| WHAT YOU WILL DO |
Everything in the records must be reproduced exactly, except for the pictures.

| THE DATA |
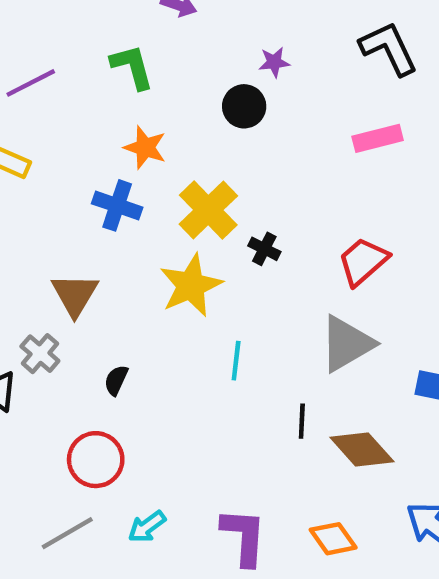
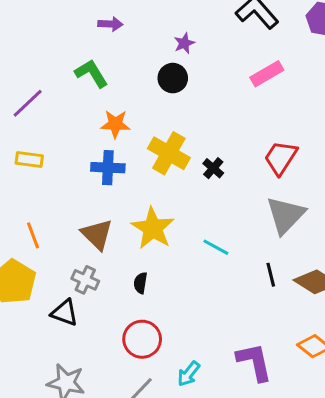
black cross: (264, 249) -> (213, 168), turned 30
yellow star: (191, 285) -> (153, 228), moved
cyan line: (236, 361) -> (216, 247), turned -52

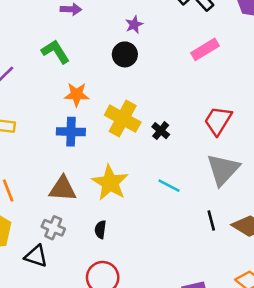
brown triangle: (97, 234) -> (63, 189), turned -40
cyan line: (216, 247) -> (169, 186), moved

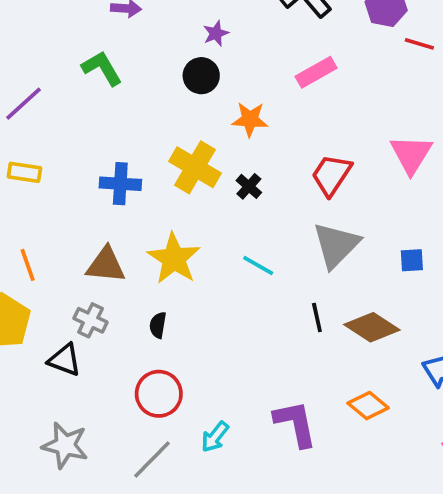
orange star: (77, 94) -> (250, 119), moved

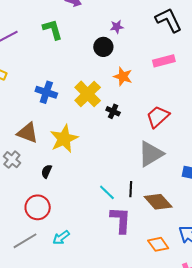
black cross: (249, 186) -> (113, 111), turned -32
cyan line: (258, 265) -> (107, 192), moved
orange diamond: (368, 406) -> (158, 244), moved
purple L-shape: (295, 424) -> (121, 220), moved

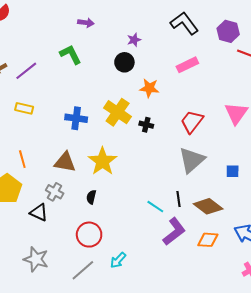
purple L-shape: (121, 220) -> (174, 231), turned 60
orange diamond: (158, 244) -> (208, 240), moved, turned -40

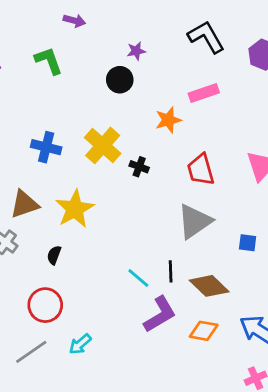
orange star: (149, 88) -> (168, 120), moved, turned -30
red trapezoid: (192, 122) -> (201, 170), turned -60
brown triangle: (65, 162) -> (24, 204), turned -35

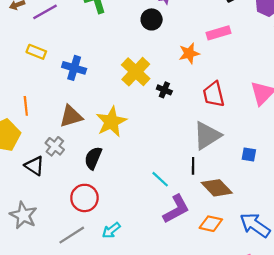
blue cross: (46, 147) -> (74, 68), moved
black semicircle: (54, 255) -> (93, 158), size x1.5
black line: (171, 271) -> (193, 166), moved

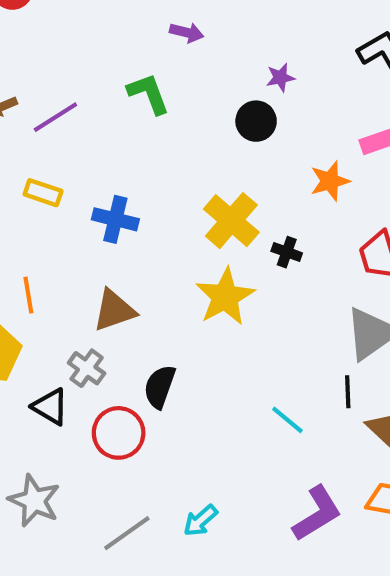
yellow star: (111, 122) -> (225, 297), moved
red circle: (84, 198) -> (119, 433), moved
purple L-shape: (176, 209) -> (317, 514), moved

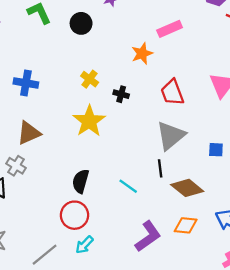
black circle: (256, 121) -> (81, 23), moved
yellow cross: (231, 221) -> (90, 79), size x0.6
black semicircle: (160, 387) -> (81, 181), moved
red circle: (119, 433) -> (75, 215), moved

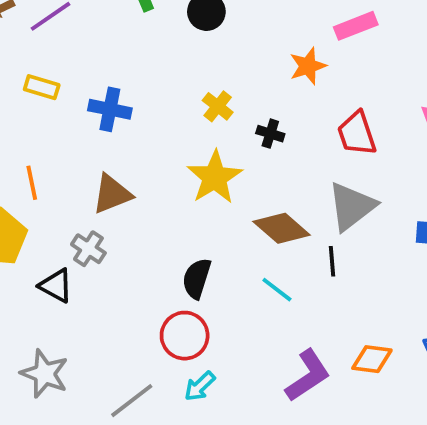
brown diamond: (187, 188) -> (282, 228), moved

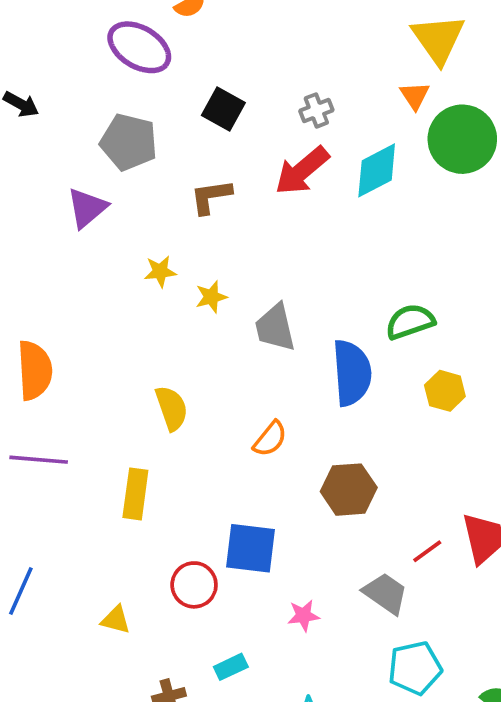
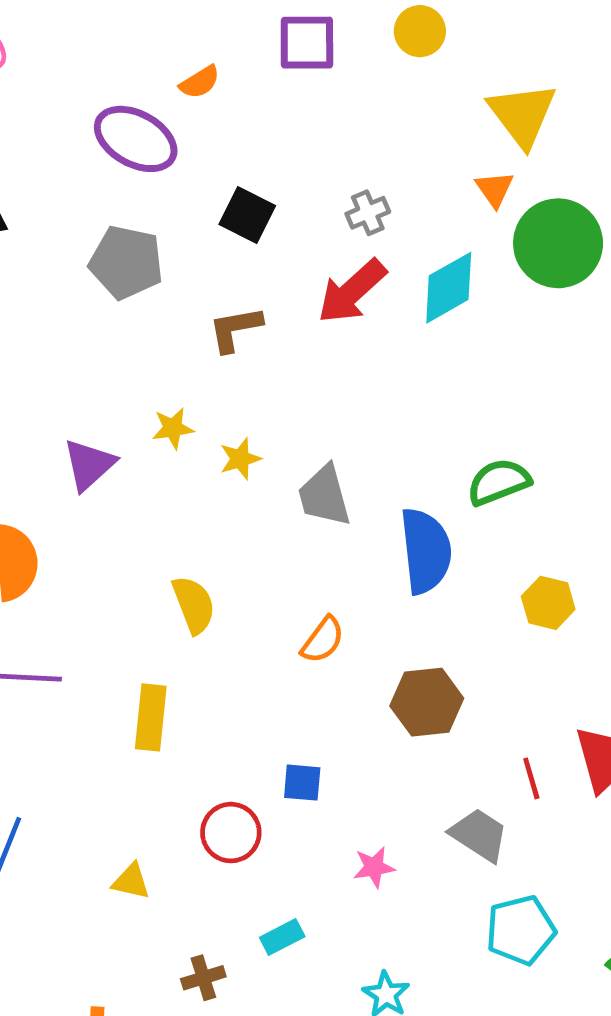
purple triangle: (87, 208) -> (89, 465), moved
yellow hexagon: (445, 391) -> (548, 603), moved
blue square: (250, 548) -> (302, 783), size x0.6
red line: (427, 551) -> (531, 778), turned -68

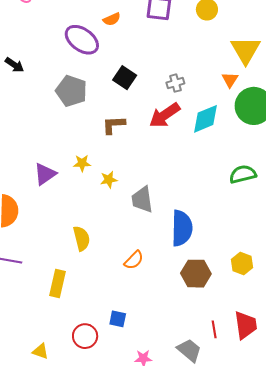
green semicircle: (499, 482) -> (243, 174), moved
yellow hexagon: (548, 603) -> (242, 264), moved
brown hexagon: (427, 702) -> (196, 274), moved

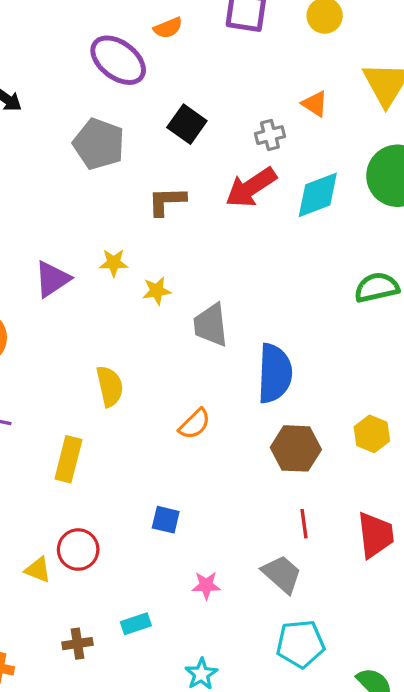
orange triangle: (230, 80) -> (315, 104), moved, turned -30
red line: (214, 329) -> (304, 524), moved
red circle: (85, 336) -> (78, 550), moved

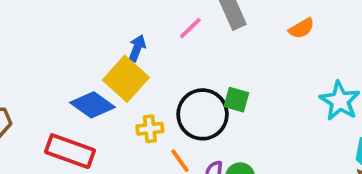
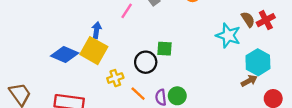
blue diamond: (93, 105) -> (65, 54), moved
black circle: (203, 114) -> (146, 62), size x0.7

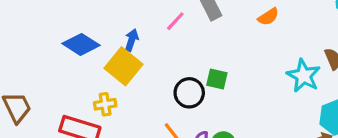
blue diamond: (65, 54) -> (81, 44), moved
yellow cross: (115, 78) -> (105, 104), moved

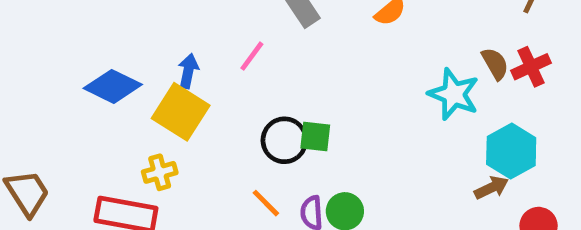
pink line: (175, 21) -> (252, 56), moved
green square: (217, 79) -> (315, 136), moved

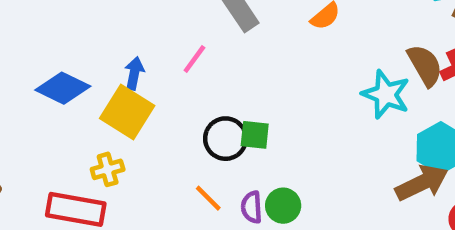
brown semicircle: (495, 64) -> (425, 65), size x1.4
brown arrow: (491, 188) -> (422, 183), size x1.6

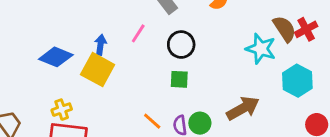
black circle: (226, 139) -> (181, 45), moved
yellow cross: (108, 169) -> (62, 110), moved
brown arrow: (422, 183) -> (243, 108), moved

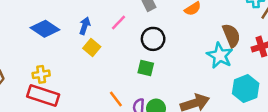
brown semicircle: (285, 29) -> (231, 35), moved
yellow square: (98, 70) -> (92, 47), moved, size x0.6

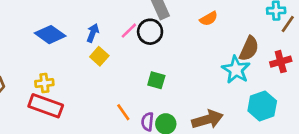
brown semicircle: (231, 35) -> (249, 49), turned 45
black circle: (153, 39) -> (150, 32), moved

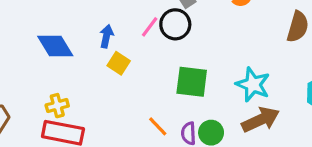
blue diamond: (50, 35) -> (55, 46), turned 32
cyan star: (236, 70) -> (253, 85), moved
green square: (156, 80) -> (192, 82), size x1.5

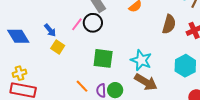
blue arrow: (106, 36) -> (50, 30), turned 128
brown arrow: (261, 120) -> (146, 82), turned 55

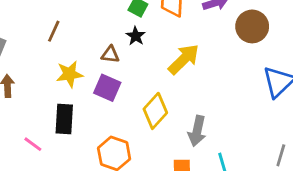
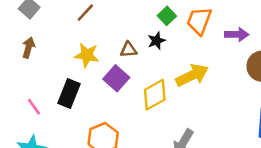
brown triangle: (110, 54) -> (129, 50), turned -30
yellow diamond: (155, 111) -> (155, 95), moved

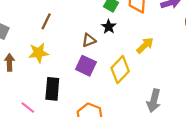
yellow star: (87, 55) -> (39, 53), moved
yellow arrow: (192, 75) -> (145, 45), size x0.7

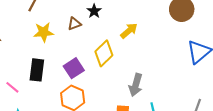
yellow star: (39, 53) -> (44, 32), moved
purple square: (86, 66) -> (74, 68), moved, turned 30

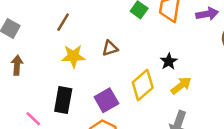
black star: (94, 11) -> (169, 61), moved
yellow arrow: (129, 31) -> (181, 86), moved

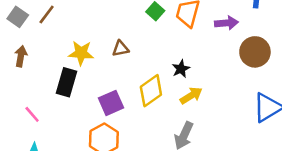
brown line: (63, 22) -> (47, 14), moved
black rectangle: (63, 100) -> (66, 82), moved

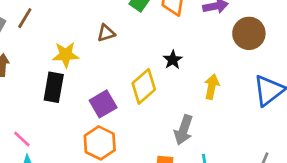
brown triangle: (121, 49) -> (106, 33), moved
yellow arrow: (191, 95) -> (212, 87), moved, turned -40
pink line: (32, 114) -> (22, 139), moved

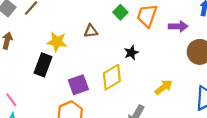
black star: (173, 60) -> (131, 53), moved
yellow arrow: (212, 87) -> (164, 87), turned 30

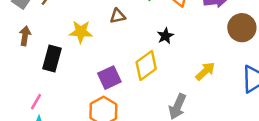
black rectangle: (43, 65) -> (52, 59), moved
pink line: (11, 100) -> (36, 102), turned 72

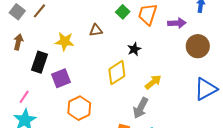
yellow arrow: (205, 71) -> (153, 82), moved
purple square: (109, 78) -> (61, 78), moved

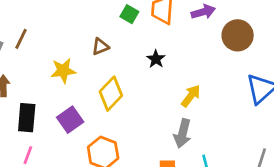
black rectangle: (40, 62) -> (27, 118), moved
yellow diamond: (117, 73) -> (111, 94), moved

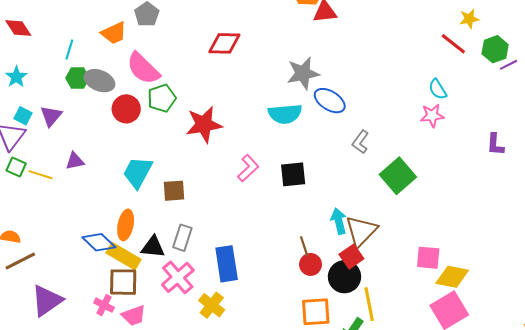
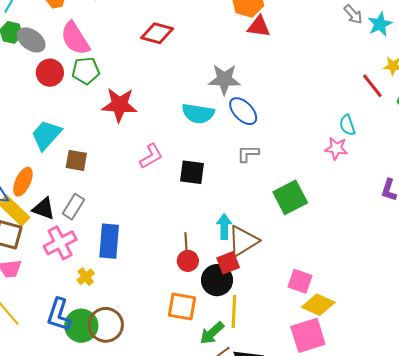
gray L-shape: (360, 142) -> (248, 154), moved, turned 40
yellow cross: (212, 305) -> (86, 277), size x0.7

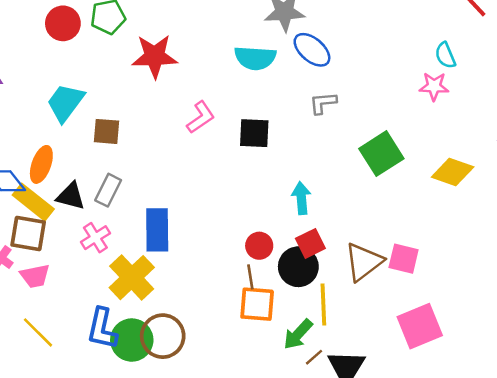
brown triangle: (243, 241) -> (364, 262), moved
brown line: (186, 242) -> (250, 277), moved
pink cross: (60, 243) -> (95, 238), size x0.7
yellow cross: (86, 277) -> (132, 278), size x2.0
yellow diamond: (318, 305) -> (453, 172), moved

| WRITTEN RESPONSE |
black cross: (264, 249) -> (213, 168), turned 30
yellow star: (191, 285) -> (153, 228), moved
cyan line: (236, 361) -> (216, 247), turned -52

brown triangle: (97, 234) -> (63, 189), turned -40
cyan line: (216, 247) -> (169, 186), moved

orange star: (77, 94) -> (250, 119), moved

black cross: (249, 186) -> (113, 111), turned -32
cyan line: (258, 265) -> (107, 192), moved
orange diamond: (368, 406) -> (158, 244), moved
purple L-shape: (295, 424) -> (121, 220), moved

purple L-shape: (121, 220) -> (174, 231), turned 60
orange diamond: (158, 244) -> (208, 240), moved, turned -40

orange star: (149, 88) -> (168, 120), moved, turned -30
red trapezoid: (192, 122) -> (201, 170), turned -60
brown triangle: (65, 162) -> (24, 204), turned -35

blue cross: (46, 147) -> (74, 68), moved
black semicircle: (54, 255) -> (93, 158), size x1.5
black line: (171, 271) -> (193, 166), moved

yellow star: (111, 122) -> (225, 297), moved
red circle: (84, 198) -> (119, 433), moved
purple L-shape: (176, 209) -> (317, 514), moved

black circle: (256, 121) -> (81, 23), moved
yellow cross: (231, 221) -> (90, 79), size x0.6
black semicircle: (160, 387) -> (81, 181), moved
red circle: (119, 433) -> (75, 215), moved

brown diamond: (187, 188) -> (282, 228), moved

purple triangle: (87, 208) -> (89, 465), moved
yellow hexagon: (445, 391) -> (548, 603), moved
blue square: (250, 548) -> (302, 783), size x0.6
red line: (427, 551) -> (531, 778), turned -68

green semicircle: (499, 482) -> (243, 174), moved
yellow hexagon: (548, 603) -> (242, 264), moved
brown hexagon: (427, 702) -> (196, 274), moved

orange triangle: (230, 80) -> (315, 104), moved, turned -30
red line: (214, 329) -> (304, 524), moved
red circle: (85, 336) -> (78, 550), moved

blue diamond: (93, 105) -> (65, 54), moved
black circle: (203, 114) -> (146, 62), size x0.7

blue diamond: (65, 54) -> (81, 44), moved
yellow cross: (115, 78) -> (105, 104), moved

pink line: (175, 21) -> (252, 56), moved
green square: (217, 79) -> (315, 136), moved

brown semicircle: (495, 64) -> (425, 65), size x1.4
brown arrow: (491, 188) -> (422, 183), size x1.6

black circle: (226, 139) -> (181, 45), moved
yellow cross: (108, 169) -> (62, 110), moved
brown arrow: (422, 183) -> (243, 108), moved

brown semicircle: (285, 29) -> (231, 35), moved
yellow square: (98, 70) -> (92, 47), moved, size x0.6

brown semicircle: (231, 35) -> (249, 49), turned 45
black circle: (153, 39) -> (150, 32), moved

blue diamond: (50, 35) -> (55, 46), turned 32
cyan star: (236, 70) -> (253, 85), moved
green square: (156, 80) -> (192, 82), size x1.5

blue arrow: (106, 36) -> (50, 30), turned 128
brown arrow: (261, 120) -> (146, 82), turned 55

brown triangle: (110, 54) -> (129, 50), turned -30
yellow diamond: (155, 111) -> (155, 95), moved

yellow star: (87, 55) -> (39, 53), moved
yellow arrow: (192, 75) -> (145, 45), size x0.7

yellow star: (39, 53) -> (44, 32), moved
purple square: (86, 66) -> (74, 68), moved, turned 30

black star: (94, 11) -> (169, 61), moved
yellow arrow: (129, 31) -> (181, 86), moved

brown line: (63, 22) -> (47, 14), moved
black rectangle: (63, 100) -> (66, 82), moved

brown triangle: (121, 49) -> (106, 33), moved
yellow arrow: (191, 95) -> (212, 87), moved, turned -40
pink line: (32, 114) -> (22, 139), moved

black star: (173, 60) -> (131, 53), moved
yellow arrow: (212, 87) -> (164, 87), turned 30

black rectangle: (43, 65) -> (52, 59), moved
pink line: (11, 100) -> (36, 102), turned 72

yellow arrow: (205, 71) -> (153, 82), moved
purple square: (109, 78) -> (61, 78), moved

black rectangle: (40, 62) -> (27, 118), moved
yellow diamond: (117, 73) -> (111, 94), moved

gray L-shape: (360, 142) -> (248, 154), moved, turned 40
yellow cross: (212, 305) -> (86, 277), size x0.7

brown triangle: (243, 241) -> (364, 262), moved
brown line: (186, 242) -> (250, 277), moved
pink cross: (60, 243) -> (95, 238), size x0.7
yellow cross: (86, 277) -> (132, 278), size x2.0
yellow diamond: (318, 305) -> (453, 172), moved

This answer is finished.